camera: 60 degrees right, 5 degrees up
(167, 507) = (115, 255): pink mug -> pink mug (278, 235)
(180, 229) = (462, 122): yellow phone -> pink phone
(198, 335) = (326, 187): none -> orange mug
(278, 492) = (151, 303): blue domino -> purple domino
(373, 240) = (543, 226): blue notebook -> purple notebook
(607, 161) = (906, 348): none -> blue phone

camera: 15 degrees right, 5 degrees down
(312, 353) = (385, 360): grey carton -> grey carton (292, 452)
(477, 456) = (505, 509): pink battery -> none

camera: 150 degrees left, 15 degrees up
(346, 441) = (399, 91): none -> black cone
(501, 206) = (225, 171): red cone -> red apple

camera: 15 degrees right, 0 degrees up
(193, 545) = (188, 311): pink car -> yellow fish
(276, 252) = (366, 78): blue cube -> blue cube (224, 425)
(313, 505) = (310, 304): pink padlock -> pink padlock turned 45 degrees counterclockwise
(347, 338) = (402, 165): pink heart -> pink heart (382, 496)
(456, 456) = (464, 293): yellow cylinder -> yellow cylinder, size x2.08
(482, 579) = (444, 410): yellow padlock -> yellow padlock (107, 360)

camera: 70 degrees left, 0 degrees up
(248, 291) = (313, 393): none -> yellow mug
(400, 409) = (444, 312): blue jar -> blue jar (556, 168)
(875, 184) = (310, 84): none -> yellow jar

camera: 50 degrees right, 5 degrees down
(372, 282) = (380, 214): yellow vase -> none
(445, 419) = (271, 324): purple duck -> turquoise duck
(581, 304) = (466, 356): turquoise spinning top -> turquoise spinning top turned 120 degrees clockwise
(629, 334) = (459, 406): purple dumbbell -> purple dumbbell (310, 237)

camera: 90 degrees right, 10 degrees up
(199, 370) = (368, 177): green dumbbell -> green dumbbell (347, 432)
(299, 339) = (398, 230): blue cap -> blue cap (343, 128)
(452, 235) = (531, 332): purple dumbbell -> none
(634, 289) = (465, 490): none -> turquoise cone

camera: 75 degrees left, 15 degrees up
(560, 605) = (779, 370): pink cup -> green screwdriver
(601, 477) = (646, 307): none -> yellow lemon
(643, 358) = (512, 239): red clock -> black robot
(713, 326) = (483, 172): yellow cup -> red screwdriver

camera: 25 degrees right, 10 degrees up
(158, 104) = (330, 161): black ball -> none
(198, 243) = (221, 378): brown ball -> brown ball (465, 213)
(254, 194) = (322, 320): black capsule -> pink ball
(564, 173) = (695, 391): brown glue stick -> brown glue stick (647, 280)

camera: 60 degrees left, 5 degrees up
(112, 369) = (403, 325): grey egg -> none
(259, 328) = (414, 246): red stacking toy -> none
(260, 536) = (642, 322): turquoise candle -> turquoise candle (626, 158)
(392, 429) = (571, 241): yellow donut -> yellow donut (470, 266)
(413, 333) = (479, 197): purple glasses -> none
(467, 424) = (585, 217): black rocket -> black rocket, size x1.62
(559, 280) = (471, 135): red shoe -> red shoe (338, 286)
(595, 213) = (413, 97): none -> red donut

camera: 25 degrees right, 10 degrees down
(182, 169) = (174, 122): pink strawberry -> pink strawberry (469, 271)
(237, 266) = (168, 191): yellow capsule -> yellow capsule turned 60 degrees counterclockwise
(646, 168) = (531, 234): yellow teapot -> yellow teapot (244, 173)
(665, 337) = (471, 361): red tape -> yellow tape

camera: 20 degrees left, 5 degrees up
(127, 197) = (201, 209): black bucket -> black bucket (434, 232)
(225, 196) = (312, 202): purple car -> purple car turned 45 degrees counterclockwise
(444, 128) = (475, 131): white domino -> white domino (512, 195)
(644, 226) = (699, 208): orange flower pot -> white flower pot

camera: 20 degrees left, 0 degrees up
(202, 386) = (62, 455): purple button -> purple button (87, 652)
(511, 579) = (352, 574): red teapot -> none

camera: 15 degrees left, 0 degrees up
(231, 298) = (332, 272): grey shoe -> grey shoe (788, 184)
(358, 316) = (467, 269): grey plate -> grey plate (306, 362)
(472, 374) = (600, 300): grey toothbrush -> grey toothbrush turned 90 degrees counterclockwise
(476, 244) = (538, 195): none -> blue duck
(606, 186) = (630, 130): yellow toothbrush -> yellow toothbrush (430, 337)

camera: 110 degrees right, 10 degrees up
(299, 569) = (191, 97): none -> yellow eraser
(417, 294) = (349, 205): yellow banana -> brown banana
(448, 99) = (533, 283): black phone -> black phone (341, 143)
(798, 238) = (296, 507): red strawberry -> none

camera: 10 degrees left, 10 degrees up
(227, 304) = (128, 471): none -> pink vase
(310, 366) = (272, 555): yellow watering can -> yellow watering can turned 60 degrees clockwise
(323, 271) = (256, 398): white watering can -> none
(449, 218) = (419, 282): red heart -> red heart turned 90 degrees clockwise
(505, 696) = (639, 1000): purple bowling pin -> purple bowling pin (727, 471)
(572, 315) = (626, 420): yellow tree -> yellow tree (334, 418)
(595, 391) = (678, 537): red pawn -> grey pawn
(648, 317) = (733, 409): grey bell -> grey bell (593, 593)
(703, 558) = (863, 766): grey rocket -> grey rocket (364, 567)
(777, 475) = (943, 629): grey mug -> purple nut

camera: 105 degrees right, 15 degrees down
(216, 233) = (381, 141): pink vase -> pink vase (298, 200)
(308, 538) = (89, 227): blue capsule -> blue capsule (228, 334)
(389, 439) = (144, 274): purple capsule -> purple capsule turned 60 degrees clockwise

──────

- **What the task requires**
Would you copy each line of the data exactly as it appears above?

- **Exercise solution**
camera: 60 degrees right, 5 degrees up
(167, 507) = (115, 255): pink mug -> pink mug (278, 235)
(180, 229) = (462, 122): yellow phone -> pink phone
(198, 335) = (326, 187): none -> orange mug
(278, 492) = (151, 303): blue domino -> purple domino
(373, 240) = (543, 226): blue notebook -> purple notebook
(607, 161) = (906, 348): none -> blue phone

camera: 15 degrees right, 5 degrees down
(312, 353) = (385, 360): grey carton -> grey carton (292, 452)
(477, 456) = (505, 509): pink battery -> none

camera: 150 degrees left, 15 degrees up
(346, 441) = (399, 91): none -> black cone
(501, 206) = (225, 171): red cone -> red apple

camera: 15 degrees right, 0 degrees up
(193, 545) = (188, 311): pink car -> yellow fish
(276, 252) = (366, 78): blue cube -> blue cube (224, 425)
(313, 505) = (310, 304): pink padlock -> pink padlock turned 45 degrees counterclockwise
(347, 338) = (402, 165): pink heart -> pink heart (382, 496)
(456, 456) = (464, 293): yellow cylinder -> yellow cylinder, size x2.08
(482, 579) = (444, 410): yellow padlock -> yellow padlock (107, 360)

camera: 70 degrees left, 0 degrees up
(248, 291) = (313, 393): none -> yellow mug
(400, 409) = (444, 312): blue jar -> blue jar (556, 168)
(875, 184) = (310, 84): none -> yellow jar

camera: 50 degrees right, 5 degrees down
(372, 282) = (380, 214): yellow vase -> none
(445, 419) = (271, 324): purple duck -> turquoise duck
(581, 304) = (466, 356): turquoise spinning top -> turquoise spinning top turned 120 degrees clockwise
(629, 334) = (459, 406): purple dumbbell -> purple dumbbell (310, 237)

camera: 90 degrees right, 10 degrees up
(199, 370) = (368, 177): green dumbbell -> green dumbbell (347, 432)
(299, 339) = (398, 230): blue cap -> blue cap (343, 128)
(452, 235) = (531, 332): purple dumbbell -> none
(634, 289) = (465, 490): none -> turquoise cone

camera: 75 degrees left, 15 degrees up
(560, 605) = (779, 370): pink cup -> green screwdriver
(601, 477) = (646, 307): none -> yellow lemon
(643, 358) = (512, 239): red clock -> black robot
(713, 326) = (483, 172): yellow cup -> red screwdriver

camera: 25 degrees right, 10 degrees up
(158, 104) = (330, 161): black ball -> none
(198, 243) = (221, 378): brown ball -> brown ball (465, 213)
(254, 194) = (322, 320): black capsule -> pink ball
(564, 173) = (695, 391): brown glue stick -> brown glue stick (647, 280)

camera: 60 degrees left, 5 degrees up
(112, 369) = (403, 325): grey egg -> none
(259, 328) = (414, 246): red stacking toy -> none
(260, 536) = (642, 322): turquoise candle -> turquoise candle (626, 158)
(392, 429) = (571, 241): yellow donut -> yellow donut (470, 266)
(413, 333) = (479, 197): purple glasses -> none
(467, 424) = (585, 217): black rocket -> black rocket, size x1.62
(559, 280) = (471, 135): red shoe -> red shoe (338, 286)
(595, 213) = (413, 97): none -> red donut

camera: 25 degrees right, 10 degrees down
(182, 169) = (174, 122): pink strawberry -> pink strawberry (469, 271)
(237, 266) = (168, 191): yellow capsule -> yellow capsule turned 60 degrees counterclockwise
(646, 168) = (531, 234): yellow teapot -> yellow teapot (244, 173)
(665, 337) = (471, 361): red tape -> yellow tape

camera: 20 degrees left, 5 degrees up
(127, 197) = (201, 209): black bucket -> black bucket (434, 232)
(225, 196) = (312, 202): purple car -> purple car turned 45 degrees counterclockwise
(444, 128) = (475, 131): white domino -> white domino (512, 195)
(644, 226) = (699, 208): orange flower pot -> white flower pot

camera: 20 degrees left, 0 degrees up
(202, 386) = (62, 455): purple button -> purple button (87, 652)
(511, 579) = (352, 574): red teapot -> none

camera: 15 degrees left, 0 degrees up
(231, 298) = (332, 272): grey shoe -> grey shoe (788, 184)
(358, 316) = (467, 269): grey plate -> grey plate (306, 362)
(472, 374) = (600, 300): grey toothbrush -> grey toothbrush turned 90 degrees counterclockwise
(476, 244) = (538, 195): none -> blue duck
(606, 186) = (630, 130): yellow toothbrush -> yellow toothbrush (430, 337)

camera: 110 degrees right, 10 degrees up
(299, 569) = (191, 97): none -> yellow eraser
(417, 294) = (349, 205): yellow banana -> brown banana
(448, 99) = (533, 283): black phone -> black phone (341, 143)
(798, 238) = (296, 507): red strawberry -> none

camera: 10 degrees left, 10 degrees up
(227, 304) = (128, 471): none -> pink vase
(310, 366) = (272, 555): yellow watering can -> yellow watering can turned 60 degrees clockwise
(323, 271) = (256, 398): white watering can -> none
(449, 218) = (419, 282): red heart -> red heart turned 90 degrees clockwise
(505, 696) = (639, 1000): purple bowling pin -> purple bowling pin (727, 471)
(572, 315) = (626, 420): yellow tree -> yellow tree (334, 418)
(595, 391) = (678, 537): red pawn -> grey pawn
(648, 317) = (733, 409): grey bell -> grey bell (593, 593)
(703, 558) = (863, 766): grey rocket -> grey rocket (364, 567)
(777, 475) = (943, 629): grey mug -> purple nut

camera: 105 degrees right, 15 degrees down
(216, 233) = (381, 141): pink vase -> pink vase (298, 200)
(308, 538) = (89, 227): blue capsule -> blue capsule (228, 334)
(389, 439) = (144, 274): purple capsule -> purple capsule turned 60 degrees clockwise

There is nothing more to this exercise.